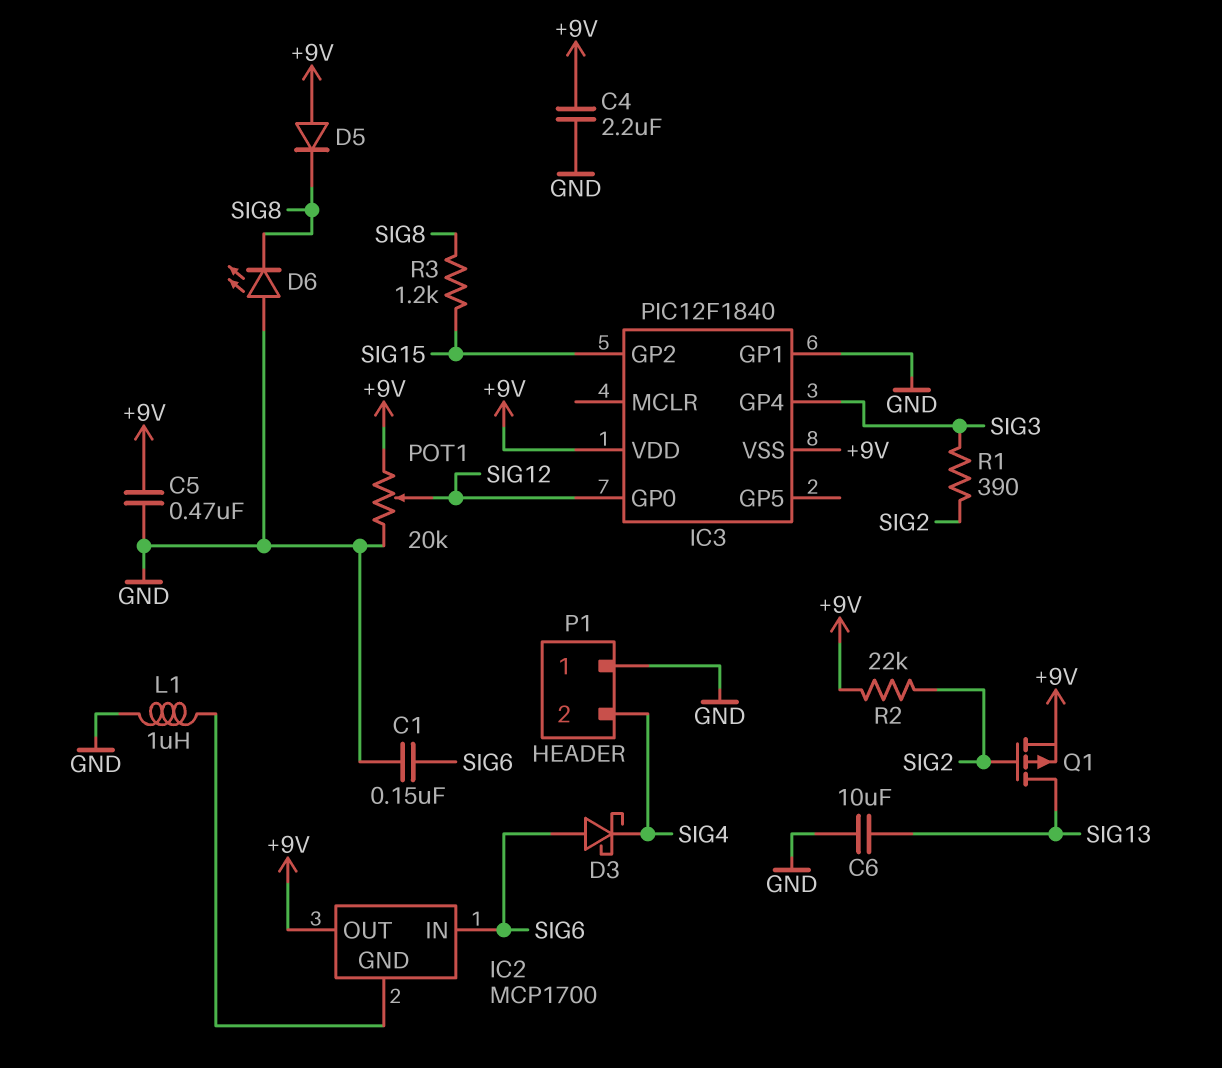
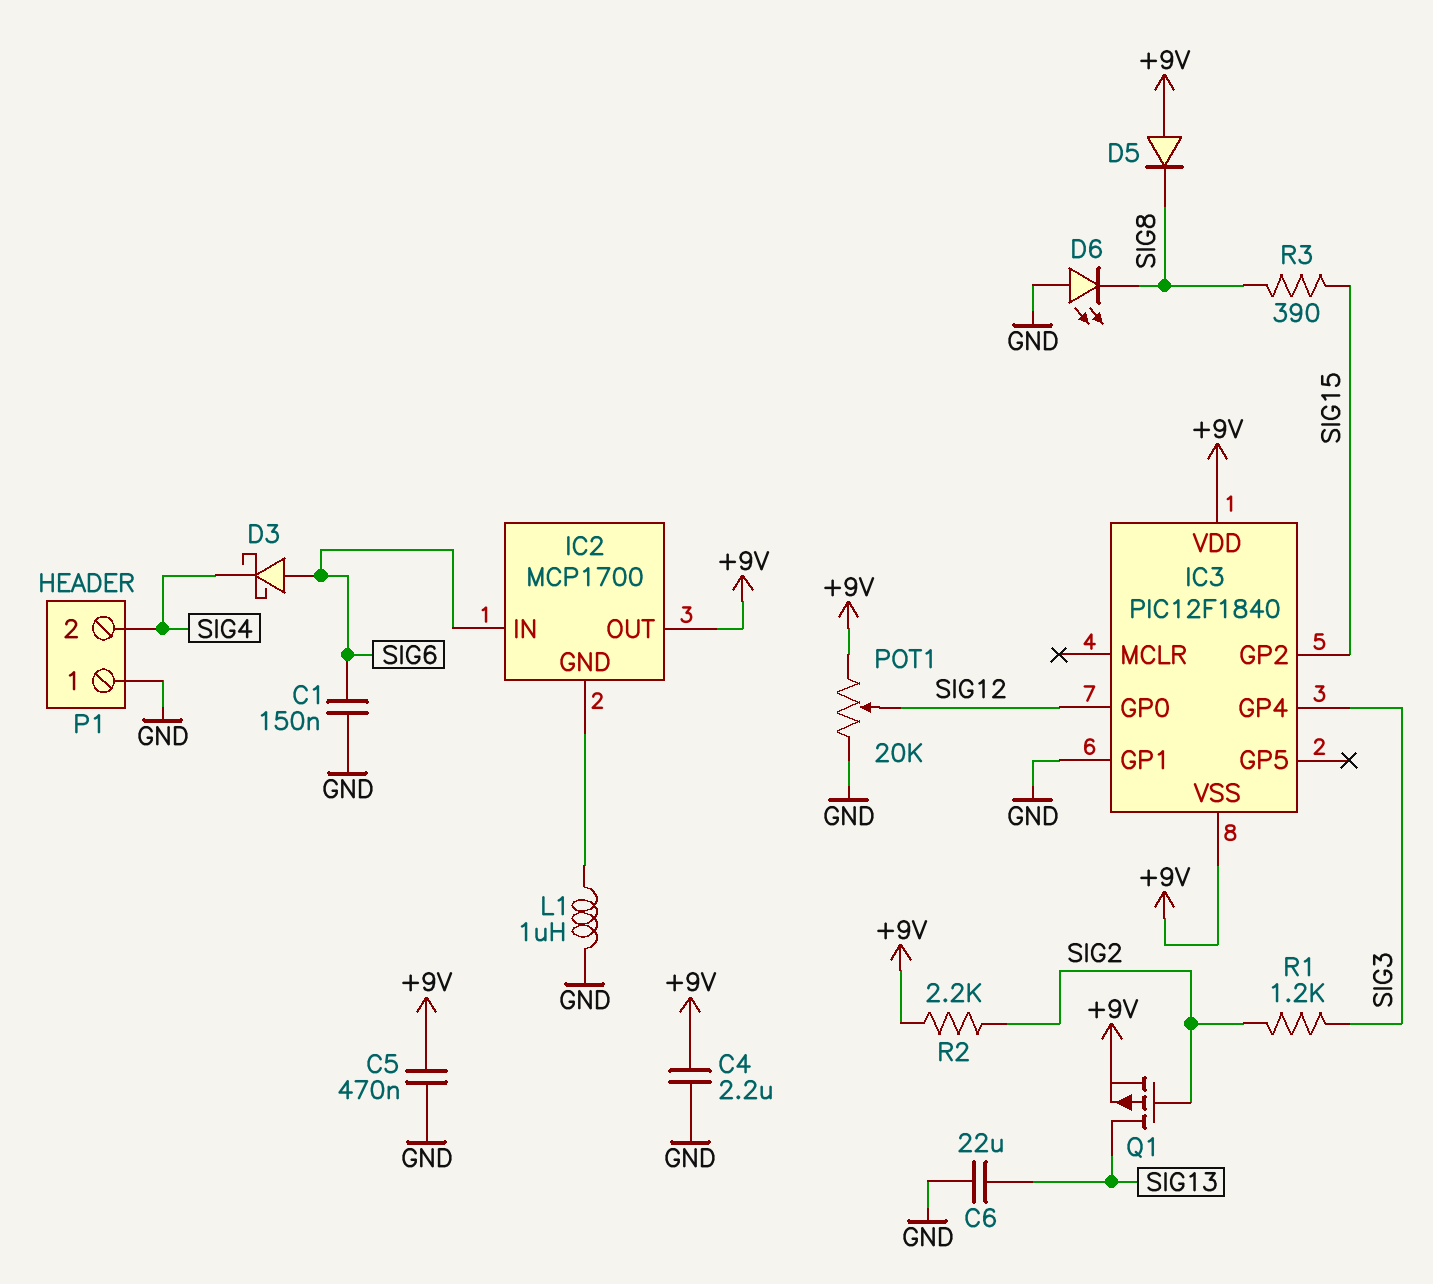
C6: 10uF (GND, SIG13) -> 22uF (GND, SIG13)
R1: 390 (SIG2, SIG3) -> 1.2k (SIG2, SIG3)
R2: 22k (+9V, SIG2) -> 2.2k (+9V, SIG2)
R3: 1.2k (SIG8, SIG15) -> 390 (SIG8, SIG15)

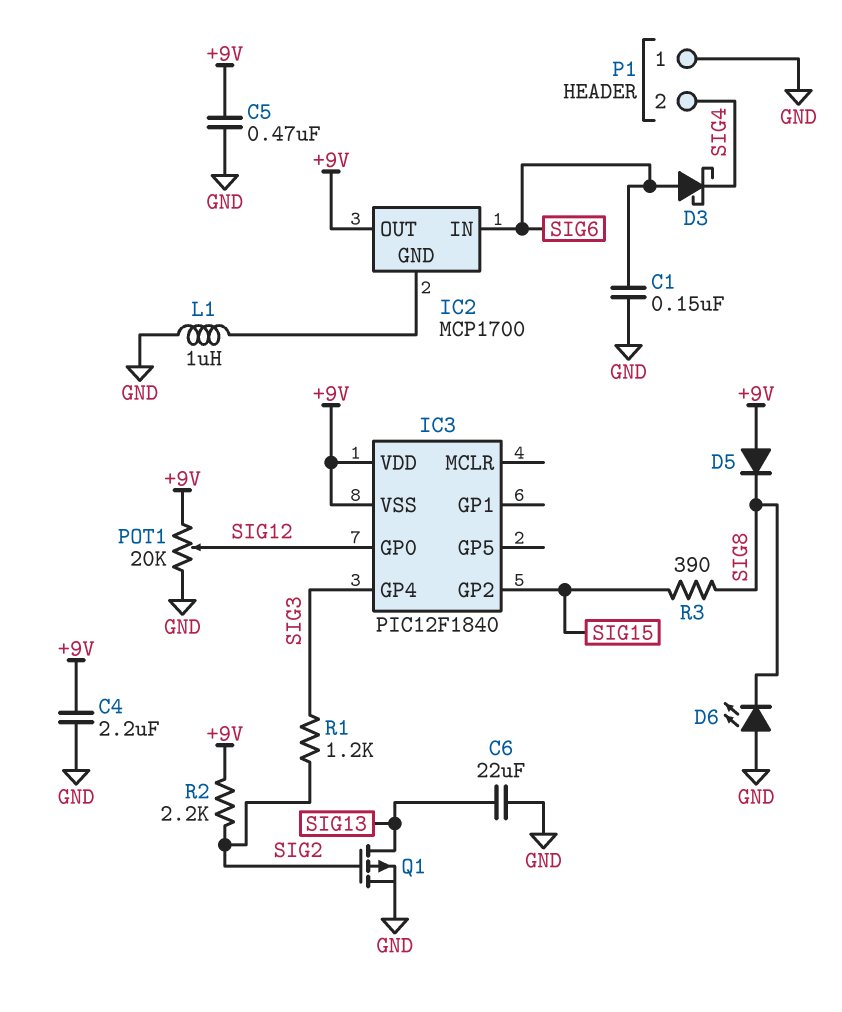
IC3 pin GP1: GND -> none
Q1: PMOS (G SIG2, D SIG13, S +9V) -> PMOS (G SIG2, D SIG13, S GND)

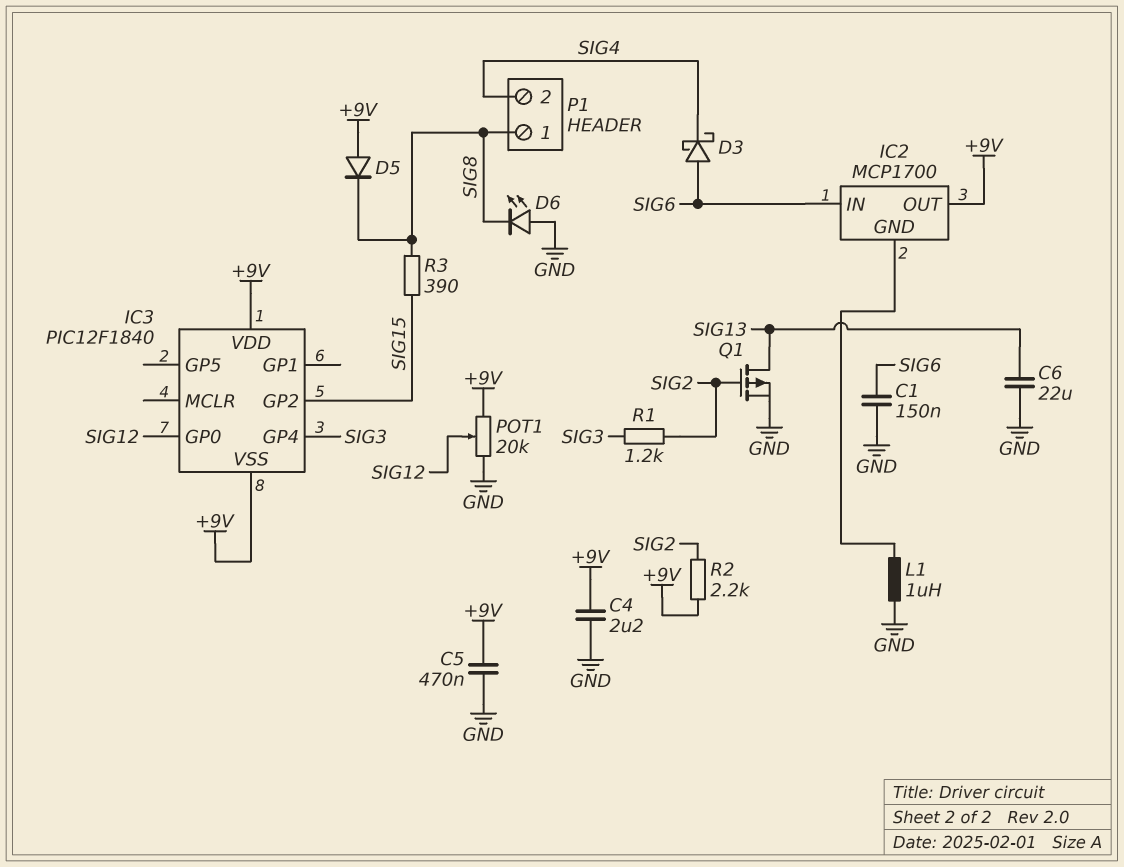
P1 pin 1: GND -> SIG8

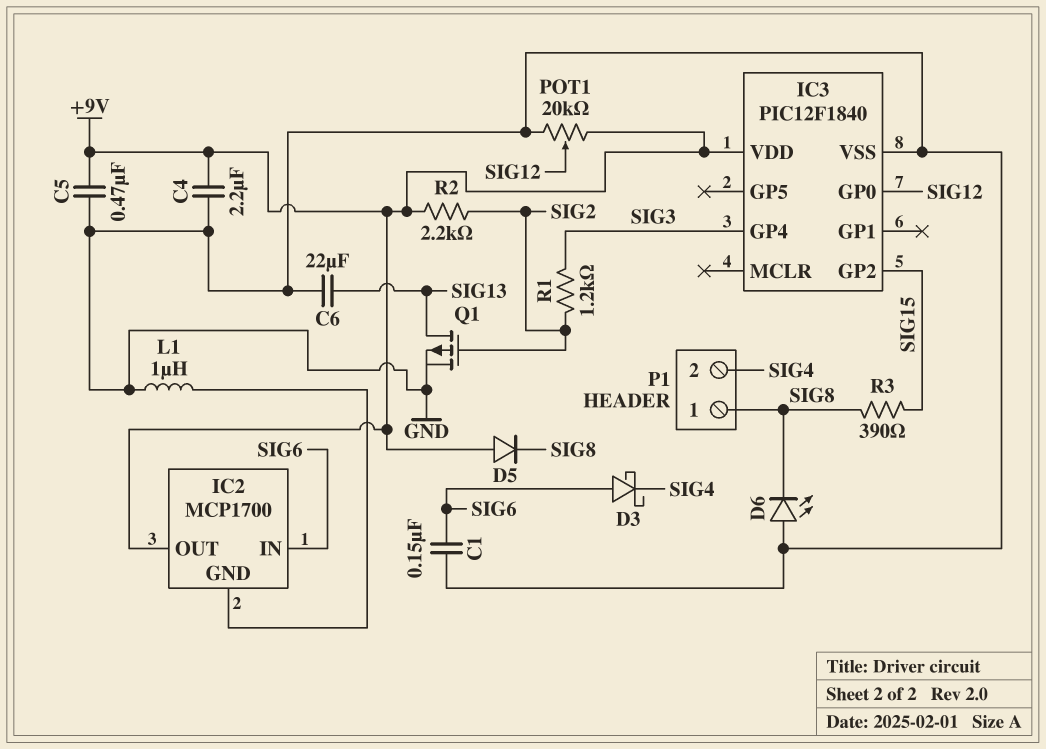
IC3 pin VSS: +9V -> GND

::::

PROBLEM TO SOLVE>
From the line containing "R1: 390 (SIG2, SIG3) -> 1.2k (SIG2, SIG3)" down to the last line of the data above, transcribe exactly those lines and no others; omit the pictures.

EXPECTED ANSWER>
R1: 390 (SIG2, SIG3) -> 1.2k (SIG2, SIG3)
R2: 22k (+9V, SIG2) -> 2.2k (+9V, SIG2)
R3: 1.2k (SIG8, SIG15) -> 390 (SIG8, SIG15)

IC3 pin GP1: GND -> none
Q1: PMOS (G SIG2, D SIG13, S +9V) -> PMOS (G SIG2, D SIG13, S GND)

P1 pin 1: GND -> SIG8

IC3 pin VSS: +9V -> GND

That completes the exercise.